### TASK INSTRUCTIONS
Report every line of the records below that includes the string "rolling".

(Object matching data)
>>

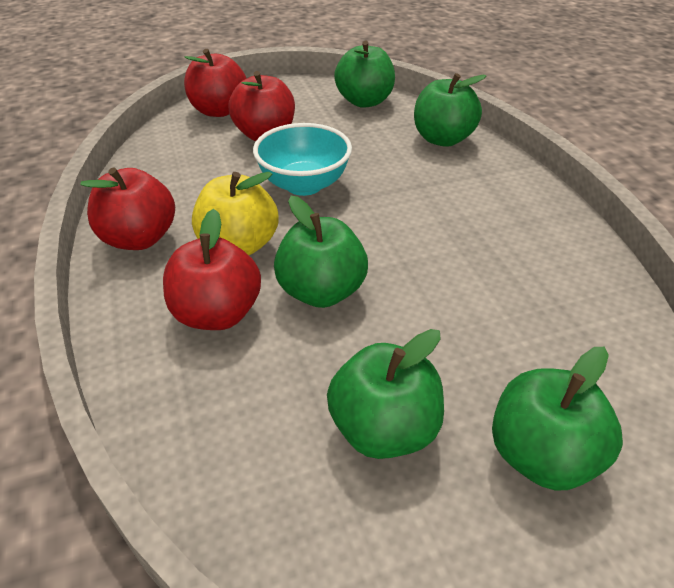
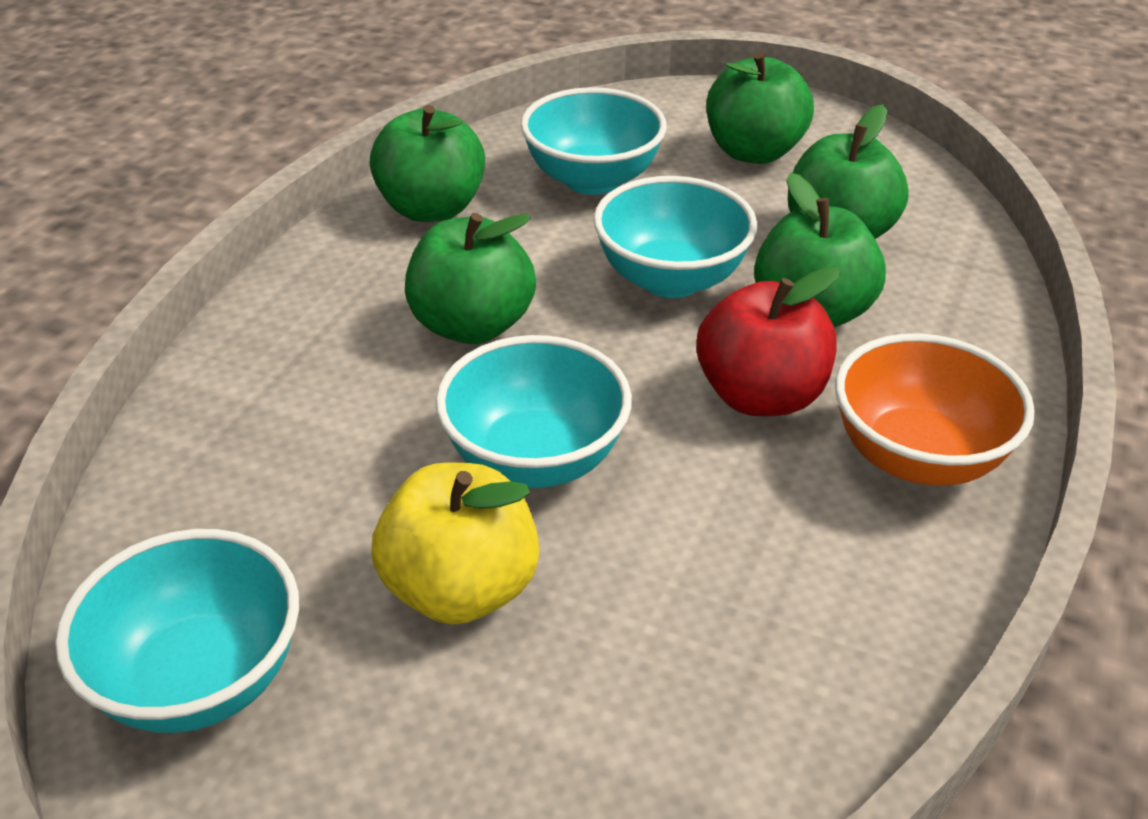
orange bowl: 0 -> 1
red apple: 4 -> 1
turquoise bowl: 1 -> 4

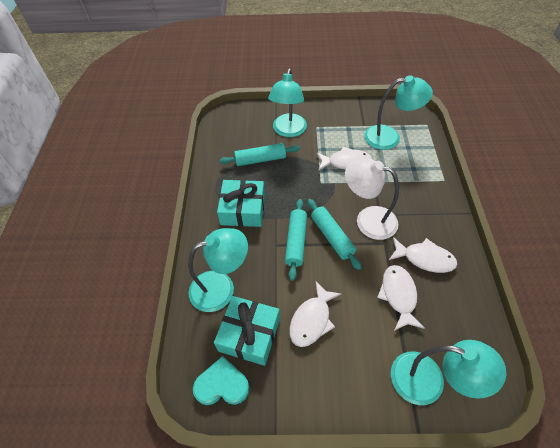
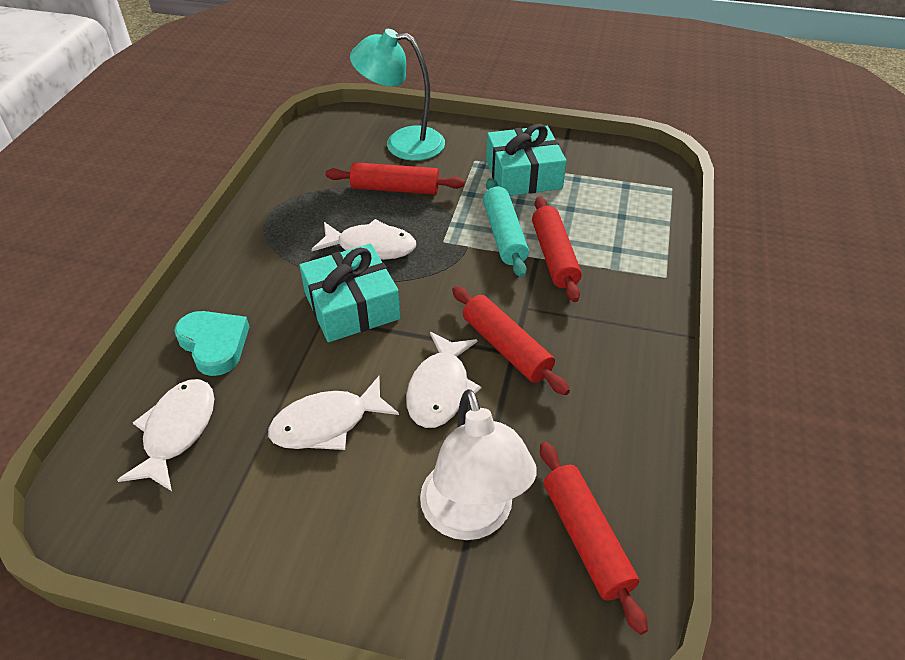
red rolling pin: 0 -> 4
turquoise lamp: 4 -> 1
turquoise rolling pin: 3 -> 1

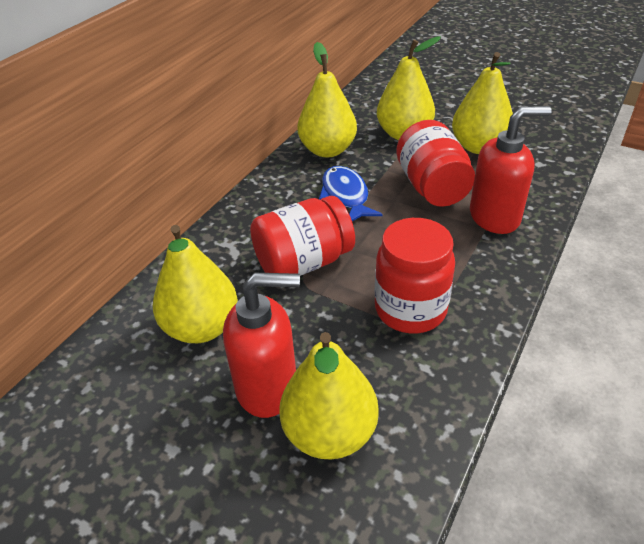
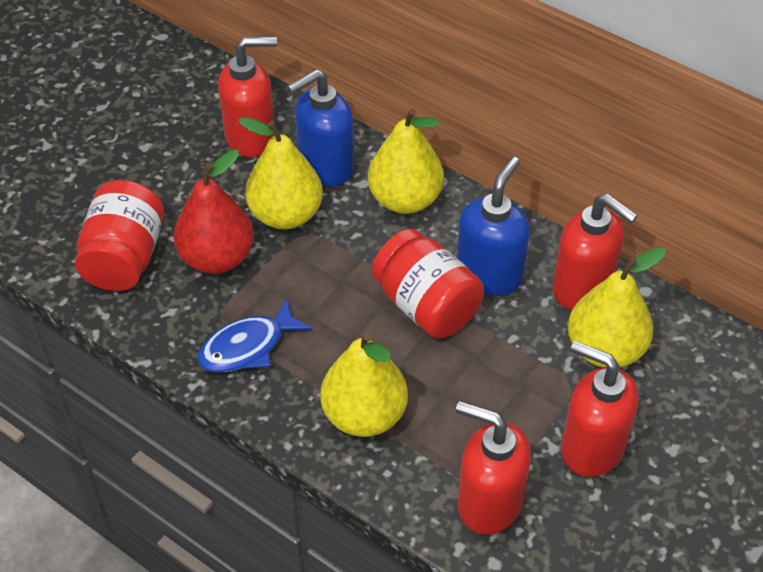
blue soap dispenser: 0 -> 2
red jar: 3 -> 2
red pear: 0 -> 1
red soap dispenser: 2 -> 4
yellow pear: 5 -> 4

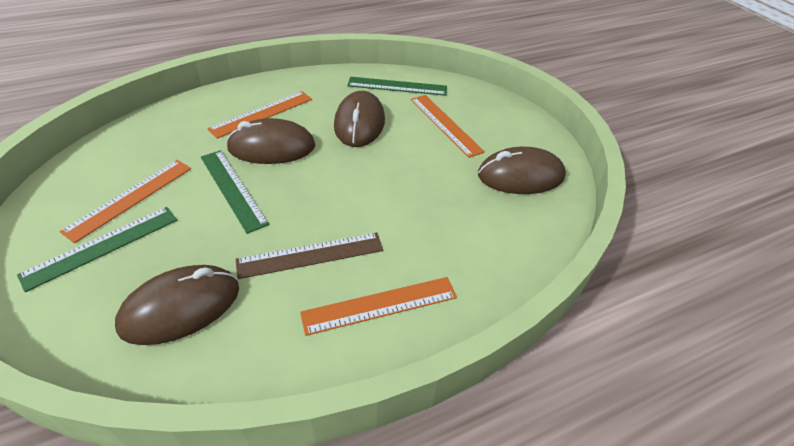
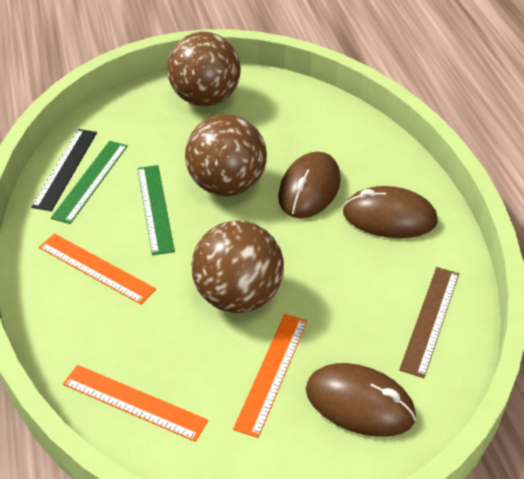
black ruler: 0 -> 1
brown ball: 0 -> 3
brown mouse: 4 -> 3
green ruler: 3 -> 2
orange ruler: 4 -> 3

<<

### EXPECTED ANSWER
red rolling pin: 0 -> 4
turquoise rolling pin: 3 -> 1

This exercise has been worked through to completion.